::: Supplied information

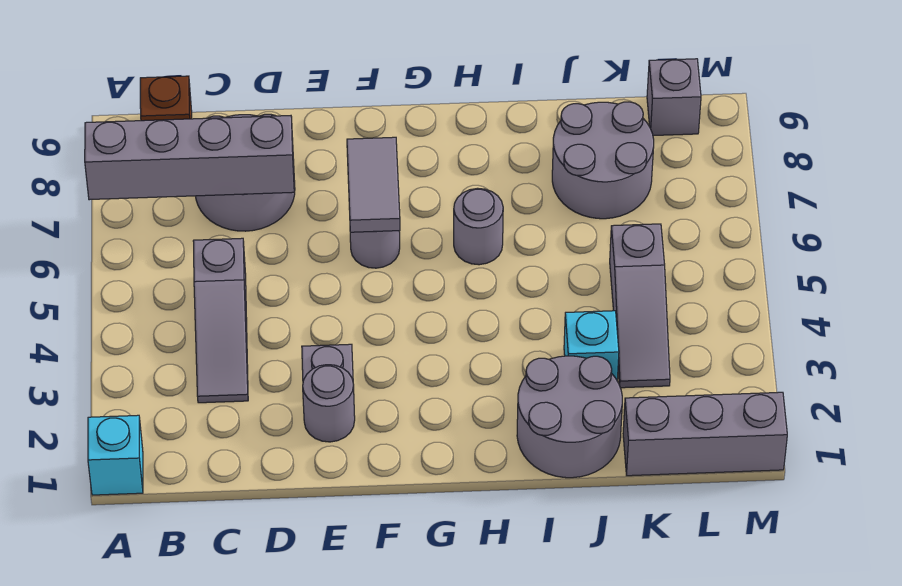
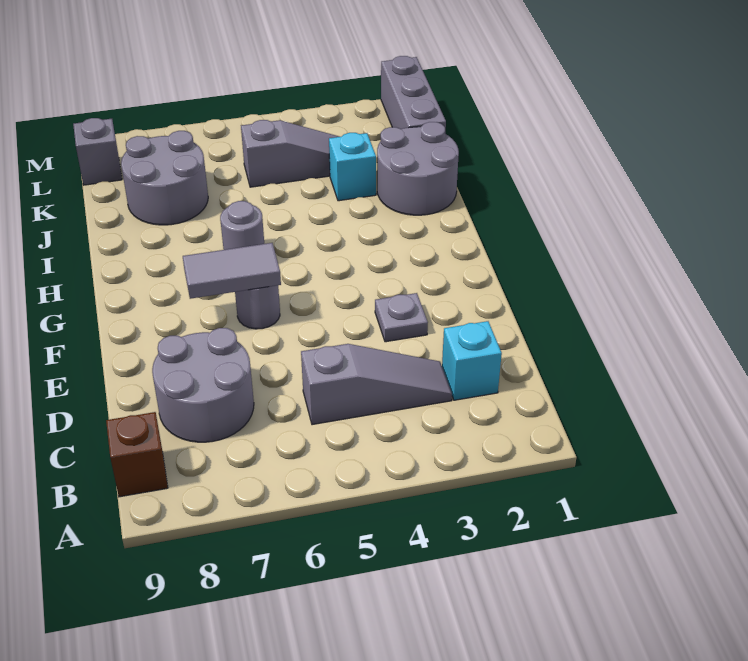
cyan brick A1 level 1 -> cyan brick C2 level 1
grey brick A7:D7 level 2 -> none
grey round brick E2 level 1 -> none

::::::

• **Work instructions**
Take from the listing above each line in which the string "grey" is found.

• **Result of the task**
grey brick A7:D7 level 2 -> none
grey round brick E2 level 1 -> none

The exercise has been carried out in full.